Please print each entry below exactly as it reads.

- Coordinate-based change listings

***

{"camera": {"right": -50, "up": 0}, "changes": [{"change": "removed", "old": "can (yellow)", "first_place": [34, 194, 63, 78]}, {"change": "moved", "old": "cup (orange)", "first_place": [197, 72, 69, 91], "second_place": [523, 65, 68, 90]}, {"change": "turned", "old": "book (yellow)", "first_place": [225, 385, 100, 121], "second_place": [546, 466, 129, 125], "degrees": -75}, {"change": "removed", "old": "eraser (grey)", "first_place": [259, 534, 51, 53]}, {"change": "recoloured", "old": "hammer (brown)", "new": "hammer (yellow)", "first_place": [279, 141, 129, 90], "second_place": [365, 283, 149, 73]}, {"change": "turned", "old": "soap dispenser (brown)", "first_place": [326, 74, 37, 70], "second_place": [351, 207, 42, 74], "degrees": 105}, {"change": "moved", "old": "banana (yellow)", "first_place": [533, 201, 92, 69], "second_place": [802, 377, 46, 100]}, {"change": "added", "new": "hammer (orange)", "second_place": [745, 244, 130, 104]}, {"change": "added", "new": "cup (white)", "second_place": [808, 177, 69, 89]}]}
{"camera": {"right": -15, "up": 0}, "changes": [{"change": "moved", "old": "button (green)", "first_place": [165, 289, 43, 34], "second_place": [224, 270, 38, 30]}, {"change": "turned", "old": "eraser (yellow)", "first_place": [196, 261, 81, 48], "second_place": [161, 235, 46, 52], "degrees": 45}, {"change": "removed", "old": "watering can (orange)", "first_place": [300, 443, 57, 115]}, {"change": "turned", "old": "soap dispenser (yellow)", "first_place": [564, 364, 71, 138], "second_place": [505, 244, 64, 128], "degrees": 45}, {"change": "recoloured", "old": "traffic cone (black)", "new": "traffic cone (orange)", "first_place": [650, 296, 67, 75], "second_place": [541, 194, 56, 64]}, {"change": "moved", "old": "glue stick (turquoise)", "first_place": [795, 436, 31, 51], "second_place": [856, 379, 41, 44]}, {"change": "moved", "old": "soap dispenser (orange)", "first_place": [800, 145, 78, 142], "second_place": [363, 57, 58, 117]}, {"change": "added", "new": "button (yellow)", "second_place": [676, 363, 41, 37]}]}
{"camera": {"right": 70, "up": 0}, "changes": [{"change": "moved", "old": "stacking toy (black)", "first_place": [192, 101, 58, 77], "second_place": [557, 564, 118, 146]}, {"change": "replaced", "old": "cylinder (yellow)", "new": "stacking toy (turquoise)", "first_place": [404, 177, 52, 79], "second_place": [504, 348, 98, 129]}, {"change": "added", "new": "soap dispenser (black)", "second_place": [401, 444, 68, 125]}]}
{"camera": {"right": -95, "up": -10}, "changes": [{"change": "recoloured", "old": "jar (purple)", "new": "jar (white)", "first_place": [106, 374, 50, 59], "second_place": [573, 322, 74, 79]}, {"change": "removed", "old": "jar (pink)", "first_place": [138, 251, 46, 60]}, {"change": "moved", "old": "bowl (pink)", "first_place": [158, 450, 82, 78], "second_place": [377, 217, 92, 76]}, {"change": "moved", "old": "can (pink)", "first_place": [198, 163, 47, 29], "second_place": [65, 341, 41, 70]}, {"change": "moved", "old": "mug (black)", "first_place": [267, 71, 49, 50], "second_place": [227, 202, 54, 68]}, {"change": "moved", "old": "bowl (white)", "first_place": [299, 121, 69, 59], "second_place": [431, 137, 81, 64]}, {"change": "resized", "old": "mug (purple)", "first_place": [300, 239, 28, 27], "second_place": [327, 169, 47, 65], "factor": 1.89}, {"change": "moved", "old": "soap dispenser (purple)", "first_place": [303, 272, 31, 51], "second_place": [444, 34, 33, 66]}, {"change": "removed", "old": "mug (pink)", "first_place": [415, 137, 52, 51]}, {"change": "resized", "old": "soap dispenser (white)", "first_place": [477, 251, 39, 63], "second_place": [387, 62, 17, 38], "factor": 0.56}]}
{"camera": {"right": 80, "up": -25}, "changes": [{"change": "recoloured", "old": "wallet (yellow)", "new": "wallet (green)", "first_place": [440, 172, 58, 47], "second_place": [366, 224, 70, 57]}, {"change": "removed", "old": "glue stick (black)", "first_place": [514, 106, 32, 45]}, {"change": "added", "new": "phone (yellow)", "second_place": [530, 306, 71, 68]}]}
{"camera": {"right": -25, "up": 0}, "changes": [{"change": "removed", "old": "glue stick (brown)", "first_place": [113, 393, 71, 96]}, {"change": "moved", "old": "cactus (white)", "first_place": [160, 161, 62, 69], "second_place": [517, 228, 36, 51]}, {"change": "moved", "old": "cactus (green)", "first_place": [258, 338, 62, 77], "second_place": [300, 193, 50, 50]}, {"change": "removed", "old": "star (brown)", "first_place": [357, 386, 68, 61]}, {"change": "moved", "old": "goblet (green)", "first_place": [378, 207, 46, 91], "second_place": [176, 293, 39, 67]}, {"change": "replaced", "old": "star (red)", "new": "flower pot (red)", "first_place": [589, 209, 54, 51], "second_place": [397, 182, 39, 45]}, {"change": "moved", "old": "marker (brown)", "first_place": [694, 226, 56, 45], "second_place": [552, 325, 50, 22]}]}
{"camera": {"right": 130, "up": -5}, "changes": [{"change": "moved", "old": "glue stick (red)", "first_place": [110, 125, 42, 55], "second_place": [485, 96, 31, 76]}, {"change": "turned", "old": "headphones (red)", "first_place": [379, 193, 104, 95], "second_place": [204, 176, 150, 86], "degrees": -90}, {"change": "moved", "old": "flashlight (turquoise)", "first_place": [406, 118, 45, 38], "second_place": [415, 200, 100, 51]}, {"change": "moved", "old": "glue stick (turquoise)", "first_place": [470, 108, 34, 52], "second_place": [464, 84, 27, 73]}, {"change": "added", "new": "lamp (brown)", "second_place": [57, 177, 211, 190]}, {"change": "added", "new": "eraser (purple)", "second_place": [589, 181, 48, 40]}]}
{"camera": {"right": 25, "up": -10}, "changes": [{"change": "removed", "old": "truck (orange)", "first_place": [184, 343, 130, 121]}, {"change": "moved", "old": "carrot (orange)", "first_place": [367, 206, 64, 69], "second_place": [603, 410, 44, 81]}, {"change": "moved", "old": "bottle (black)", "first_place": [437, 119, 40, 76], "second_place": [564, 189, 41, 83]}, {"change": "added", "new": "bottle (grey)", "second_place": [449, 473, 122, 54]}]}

***

- SOLUTION
{"camera": {"right": -50, "up": 0}, "changes": [{"change": "removed", "old": "can (yellow)", "first_place": [34, 194, 63, 78]}, {"change": "moved", "old": "cup (orange)", "first_place": [197, 72, 69, 91], "second_place": [523, 65, 68, 90]}, {"change": "turned", "old": "book (yellow)", "first_place": [225, 385, 100, 121], "second_place": [546, 466, 129, 125], "degrees": -75}, {"change": "removed", "old": "eraser (grey)", "first_place": [259, 534, 51, 53]}, {"change": "recoloured", "old": "hammer (brown)", "new": "hammer (yellow)", "first_place": [279, 141, 129, 90], "second_place": [365, 283, 149, 73]}, {"change": "turned", "old": "soap dispenser (brown)", "first_place": [326, 74, 37, 70], "second_place": [351, 207, 42, 74], "degrees": 105}, {"change": "moved", "old": "banana (yellow)", "first_place": [533, 201, 92, 69], "second_place": [802, 377, 46, 100]}, {"change": "added", "new": "hammer (orange)", "second_place": [745, 244, 130, 104]}, {"change": "added", "new": "cup (white)", "second_place": [808, 177, 69, 89]}]}
{"camera": {"right": -15, "up": 0}, "changes": [{"change": "moved", "old": "button (green)", "first_place": [165, 289, 43, 34], "second_place": [224, 270, 38, 30]}, {"change": "turned", "old": "eraser (yellow)", "first_place": [196, 261, 81, 48], "second_place": [161, 235, 46, 52], "degrees": 45}, {"change": "removed", "old": "watering can (orange)", "first_place": [300, 443, 57, 115]}, {"change": "turned", "old": "soap dispenser (yellow)", "first_place": [564, 364, 71, 138], "second_place": [505, 244, 64, 128], "degrees": 45}, {"change": "recoloured", "old": "traffic cone (black)", "new": "traffic cone (orange)", "first_place": [650, 296, 67, 75], "second_place": [541, 194, 56, 64]}, {"change": "moved", "old": "glue stick (turquoise)", "first_place": [795, 436, 31, 51], "second_place": [856, 379, 41, 44]}, {"change": "moved", "old": "soap dispenser (orange)", "first_place": [800, 145, 78, 142], "second_place": [363, 57, 58, 117]}, {"change": "added", "new": "button (yellow)", "second_place": [676, 363, 41, 37]}]}
{"camera": {"right": 70, "up": 0}, "changes": [{"change": "moved", "old": "stacking toy (black)", "first_place": [192, 101, 58, 77], "second_place": [557, 564, 118, 146]}, {"change": "replaced", "old": "cylinder (yellow)", "new": "stacking toy (turquoise)", "first_place": [404, 177, 52, 79], "second_place": [504, 348, 98, 129]}, {"change": "added", "new": "soap dispenser (black)", "second_place": [401, 444, 68, 125]}]}
{"camera": {"right": -95, "up": -10}, "changes": [{"change": "recoloured", "old": "jar (purple)", "new": "jar (white)", "first_place": [106, 374, 50, 59], "second_place": [573, 322, 74, 79]}, {"change": "removed", "old": "jar (pink)", "first_place": [138, 251, 46, 60]}, {"change": "moved", "old": "bowl (pink)", "first_place": [158, 450, 82, 78], "second_place": [377, 217, 92, 76]}, {"change": "moved", "old": "can (pink)", "first_place": [198, 163, 47, 29], "second_place": [65, 341, 41, 70]}, {"change": "moved", "old": "mug (black)", "first_place": [267, 71, 49, 50], "second_place": [227, 202, 54, 68]}, {"change": "moved", "old": "bowl (white)", "first_place": [299, 121, 69, 59], "second_place": [431, 137, 81, 64]}, {"change": "resized", "old": "mug (purple)", "first_place": [300, 239, 28, 27], "second_place": [327, 169, 47, 65], "factor": 1.89}, {"change": "moved", "old": "soap dispenser (purple)", "first_place": [303, 272, 31, 51], "second_place": [444, 34, 33, 66]}, {"change": "removed", "old": "mug (pink)", "first_place": [415, 137, 52, 51]}, {"change": "resized", "old": "soap dispenser (white)", "first_place": [477, 251, 39, 63], "second_place": [387, 62, 17, 38], "factor": 0.56}]}
{"camera": {"right": 80, "up": -25}, "changes": [{"change": "recoloured", "old": "wallet (yellow)", "new": "wallet (green)", "first_place": [440, 172, 58, 47], "second_place": [366, 224, 70, 57]}, {"change": "removed", "old": "glue stick (black)", "first_place": [514, 106, 32, 45]}, {"change": "added", "new": "phone (yellow)", "second_place": [530, 306, 71, 68]}]}
{"camera": {"right": -25, "up": 0}, "changes": [{"change": "removed", "old": "glue stick (brown)", "first_place": [113, 393, 71, 96]}, {"change": "moved", "old": "cactus (white)", "first_place": [160, 161, 62, 69], "second_place": [517, 228, 36, 51]}, {"change": "moved", "old": "cactus (green)", "first_place": [258, 338, 62, 77], "second_place": [300, 193, 50, 50]}, {"change": "removed", "old": "star (brown)", "first_place": [357, 386, 68, 61]}, {"change": "moved", "old": "goblet (green)", "first_place": [378, 207, 46, 91], "second_place": [176, 293, 39, 67]}, {"change": "replaced", "old": "star (red)", "new": "flower pot (red)", "first_place": [589, 209, 54, 51], "second_place": [397, 182, 39, 45]}, {"change": "moved", "old": "marker (brown)", "first_place": [694, 226, 56, 45], "second_place": [552, 325, 50, 22]}]}
{"camera": {"right": 130, "up": -5}, "changes": [{"change": "moved", "old": "glue stick (red)", "first_place": [110, 125, 42, 55], "second_place": [485, 96, 31, 76]}, {"change": "turned", "old": "headphones (red)", "first_place": [379, 193, 104, 95], "second_place": [204, 176, 150, 86], "degrees": -90}, {"change": "moved", "old": "flashlight (turquoise)", "first_place": [406, 118, 45, 38], "second_place": [415, 200, 100, 51]}, {"change": "moved", "old": "glue stick (turquoise)", "first_place": [470, 108, 34, 52], "second_place": [464, 84, 27, 73]}, {"change": "added", "new": "lamp (brown)", "second_place": [57, 177, 211, 190]}, {"change": "added", "new": "eraser (purple)", "second_place": [589, 181, 48, 40]}]}
{"camera": {"right": 25, "up": -10}, "changes": [{"change": "removed", "old": "truck (orange)", "first_place": [184, 343, 130, 121]}, {"change": "moved", "old": "carrot (orange)", "first_place": [367, 206, 64, 69], "second_place": [603, 410, 44, 81]}, {"change": "moved", "old": "bottle (black)", "first_place": [437, 119, 40, 76], "second_place": [564, 189, 41, 83]}, {"change": "added", "new": "bottle (grey)", "second_place": [449, 473, 122, 54]}]}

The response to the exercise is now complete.